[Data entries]
----
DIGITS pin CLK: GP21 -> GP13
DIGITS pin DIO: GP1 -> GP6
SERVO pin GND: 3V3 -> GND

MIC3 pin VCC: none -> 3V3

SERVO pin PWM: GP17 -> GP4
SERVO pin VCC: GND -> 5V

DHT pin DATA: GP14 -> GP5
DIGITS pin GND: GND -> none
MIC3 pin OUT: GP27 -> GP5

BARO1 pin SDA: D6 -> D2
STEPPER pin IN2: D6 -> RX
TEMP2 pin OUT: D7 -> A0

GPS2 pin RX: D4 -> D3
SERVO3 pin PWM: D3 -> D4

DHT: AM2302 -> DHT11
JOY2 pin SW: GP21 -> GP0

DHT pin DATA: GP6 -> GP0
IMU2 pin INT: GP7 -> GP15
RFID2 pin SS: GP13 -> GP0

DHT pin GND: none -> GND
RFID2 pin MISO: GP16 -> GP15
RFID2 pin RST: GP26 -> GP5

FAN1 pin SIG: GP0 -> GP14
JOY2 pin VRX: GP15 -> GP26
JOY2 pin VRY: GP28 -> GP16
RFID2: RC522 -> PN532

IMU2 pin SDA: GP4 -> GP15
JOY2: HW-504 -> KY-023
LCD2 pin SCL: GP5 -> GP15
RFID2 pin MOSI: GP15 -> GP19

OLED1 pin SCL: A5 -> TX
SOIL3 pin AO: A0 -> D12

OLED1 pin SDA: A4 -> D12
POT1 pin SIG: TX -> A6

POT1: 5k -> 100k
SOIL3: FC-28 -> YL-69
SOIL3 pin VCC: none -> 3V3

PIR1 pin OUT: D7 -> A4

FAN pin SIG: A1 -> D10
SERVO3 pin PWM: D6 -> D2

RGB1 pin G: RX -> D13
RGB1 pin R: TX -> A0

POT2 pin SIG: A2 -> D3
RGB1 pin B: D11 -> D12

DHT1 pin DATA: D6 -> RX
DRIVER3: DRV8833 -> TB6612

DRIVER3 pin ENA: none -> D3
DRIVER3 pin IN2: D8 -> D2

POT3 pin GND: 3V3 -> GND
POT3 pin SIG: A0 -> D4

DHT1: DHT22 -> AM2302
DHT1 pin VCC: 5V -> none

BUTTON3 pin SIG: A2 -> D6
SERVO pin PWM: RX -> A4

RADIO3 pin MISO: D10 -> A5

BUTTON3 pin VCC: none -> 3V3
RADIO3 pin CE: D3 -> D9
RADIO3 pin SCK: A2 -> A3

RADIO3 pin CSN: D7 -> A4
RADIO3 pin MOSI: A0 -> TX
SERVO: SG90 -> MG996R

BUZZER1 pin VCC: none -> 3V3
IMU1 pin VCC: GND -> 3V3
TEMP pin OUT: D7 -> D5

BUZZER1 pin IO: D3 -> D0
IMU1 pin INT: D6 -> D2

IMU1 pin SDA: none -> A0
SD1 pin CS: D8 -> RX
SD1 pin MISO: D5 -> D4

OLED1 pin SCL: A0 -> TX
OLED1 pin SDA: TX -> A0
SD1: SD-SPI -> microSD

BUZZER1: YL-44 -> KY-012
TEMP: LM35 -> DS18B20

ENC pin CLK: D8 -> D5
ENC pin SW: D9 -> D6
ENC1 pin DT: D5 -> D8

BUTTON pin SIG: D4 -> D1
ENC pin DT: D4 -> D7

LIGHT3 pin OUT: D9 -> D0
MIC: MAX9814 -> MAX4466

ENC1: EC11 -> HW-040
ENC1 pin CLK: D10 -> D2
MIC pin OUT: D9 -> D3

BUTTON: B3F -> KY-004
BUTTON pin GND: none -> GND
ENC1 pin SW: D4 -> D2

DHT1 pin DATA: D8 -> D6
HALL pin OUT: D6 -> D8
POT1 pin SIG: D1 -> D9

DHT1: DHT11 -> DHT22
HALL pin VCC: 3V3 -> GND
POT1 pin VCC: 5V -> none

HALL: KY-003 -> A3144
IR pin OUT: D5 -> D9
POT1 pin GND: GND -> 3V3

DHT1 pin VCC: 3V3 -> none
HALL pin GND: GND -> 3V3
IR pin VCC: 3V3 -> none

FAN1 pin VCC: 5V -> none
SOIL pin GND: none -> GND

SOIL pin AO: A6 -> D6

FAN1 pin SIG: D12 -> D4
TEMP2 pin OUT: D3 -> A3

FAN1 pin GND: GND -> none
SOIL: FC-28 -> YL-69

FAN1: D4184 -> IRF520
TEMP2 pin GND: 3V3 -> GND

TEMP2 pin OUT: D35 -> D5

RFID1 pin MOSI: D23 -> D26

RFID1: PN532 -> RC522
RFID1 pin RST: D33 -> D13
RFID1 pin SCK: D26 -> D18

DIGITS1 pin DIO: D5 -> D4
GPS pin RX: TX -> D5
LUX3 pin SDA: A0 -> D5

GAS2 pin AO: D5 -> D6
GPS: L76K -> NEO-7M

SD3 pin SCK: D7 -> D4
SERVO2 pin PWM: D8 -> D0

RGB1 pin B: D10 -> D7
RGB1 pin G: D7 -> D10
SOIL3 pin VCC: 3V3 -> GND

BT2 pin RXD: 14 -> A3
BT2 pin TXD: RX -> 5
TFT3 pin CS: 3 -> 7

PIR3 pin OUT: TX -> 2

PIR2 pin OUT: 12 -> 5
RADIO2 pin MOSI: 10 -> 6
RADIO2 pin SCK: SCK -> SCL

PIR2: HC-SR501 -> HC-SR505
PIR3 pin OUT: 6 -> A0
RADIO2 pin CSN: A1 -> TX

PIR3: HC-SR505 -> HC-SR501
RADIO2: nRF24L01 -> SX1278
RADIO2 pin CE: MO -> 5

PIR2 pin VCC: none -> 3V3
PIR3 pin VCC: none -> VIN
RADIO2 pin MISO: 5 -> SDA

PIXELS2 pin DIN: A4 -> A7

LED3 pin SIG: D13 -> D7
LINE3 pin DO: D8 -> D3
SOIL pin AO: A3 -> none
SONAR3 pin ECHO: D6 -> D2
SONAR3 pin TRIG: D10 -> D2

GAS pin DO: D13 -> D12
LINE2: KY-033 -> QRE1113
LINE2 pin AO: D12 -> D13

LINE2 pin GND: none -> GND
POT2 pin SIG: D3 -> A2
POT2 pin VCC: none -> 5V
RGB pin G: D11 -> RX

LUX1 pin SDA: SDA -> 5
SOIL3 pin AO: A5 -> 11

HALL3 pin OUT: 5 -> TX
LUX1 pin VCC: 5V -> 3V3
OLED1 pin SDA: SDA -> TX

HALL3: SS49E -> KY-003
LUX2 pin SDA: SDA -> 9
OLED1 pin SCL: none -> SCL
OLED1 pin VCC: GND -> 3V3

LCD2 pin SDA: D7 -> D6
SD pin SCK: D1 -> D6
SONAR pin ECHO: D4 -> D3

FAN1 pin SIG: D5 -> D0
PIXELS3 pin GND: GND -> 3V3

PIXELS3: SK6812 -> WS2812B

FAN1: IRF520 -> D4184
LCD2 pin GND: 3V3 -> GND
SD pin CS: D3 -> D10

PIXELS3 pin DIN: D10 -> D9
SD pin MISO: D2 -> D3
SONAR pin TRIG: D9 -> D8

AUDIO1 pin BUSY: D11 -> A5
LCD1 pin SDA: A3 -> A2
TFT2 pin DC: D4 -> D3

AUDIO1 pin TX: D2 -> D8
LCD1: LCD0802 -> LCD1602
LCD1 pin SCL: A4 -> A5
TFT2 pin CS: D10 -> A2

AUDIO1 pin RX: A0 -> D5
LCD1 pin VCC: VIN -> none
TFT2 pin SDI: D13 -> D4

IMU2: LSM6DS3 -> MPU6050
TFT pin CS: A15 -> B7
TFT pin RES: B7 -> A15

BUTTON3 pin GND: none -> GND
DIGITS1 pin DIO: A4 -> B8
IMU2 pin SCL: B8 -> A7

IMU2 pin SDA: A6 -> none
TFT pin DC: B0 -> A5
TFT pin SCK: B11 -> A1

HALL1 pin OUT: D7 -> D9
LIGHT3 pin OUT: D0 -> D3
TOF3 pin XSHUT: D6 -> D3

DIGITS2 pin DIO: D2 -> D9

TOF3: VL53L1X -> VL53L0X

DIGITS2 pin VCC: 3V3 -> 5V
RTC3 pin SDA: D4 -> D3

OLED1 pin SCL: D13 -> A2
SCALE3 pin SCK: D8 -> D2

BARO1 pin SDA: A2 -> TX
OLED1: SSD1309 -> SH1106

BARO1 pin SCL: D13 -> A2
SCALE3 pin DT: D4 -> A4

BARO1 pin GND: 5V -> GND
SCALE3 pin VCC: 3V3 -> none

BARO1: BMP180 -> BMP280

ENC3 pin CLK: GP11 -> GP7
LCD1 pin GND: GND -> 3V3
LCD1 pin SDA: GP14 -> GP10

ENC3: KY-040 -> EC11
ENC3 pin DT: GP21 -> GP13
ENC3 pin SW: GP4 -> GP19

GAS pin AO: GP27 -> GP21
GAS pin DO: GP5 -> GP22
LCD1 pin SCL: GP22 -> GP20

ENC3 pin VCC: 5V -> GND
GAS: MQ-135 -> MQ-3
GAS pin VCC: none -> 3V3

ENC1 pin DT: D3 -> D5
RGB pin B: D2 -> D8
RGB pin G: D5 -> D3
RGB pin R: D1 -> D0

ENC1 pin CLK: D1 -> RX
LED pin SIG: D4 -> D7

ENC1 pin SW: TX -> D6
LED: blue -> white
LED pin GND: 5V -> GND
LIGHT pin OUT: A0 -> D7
----
§ TO DO
Copy, from the data above, every line where the word "MOSI" appears.

§ WRITTEN ANSWER
RFID2 pin MOSI: GP15 -> GP19
RADIO3 pin MOSI: A0 -> TX
RFID1 pin MOSI: D23 -> D26
RADIO2 pin MOSI: 10 -> 6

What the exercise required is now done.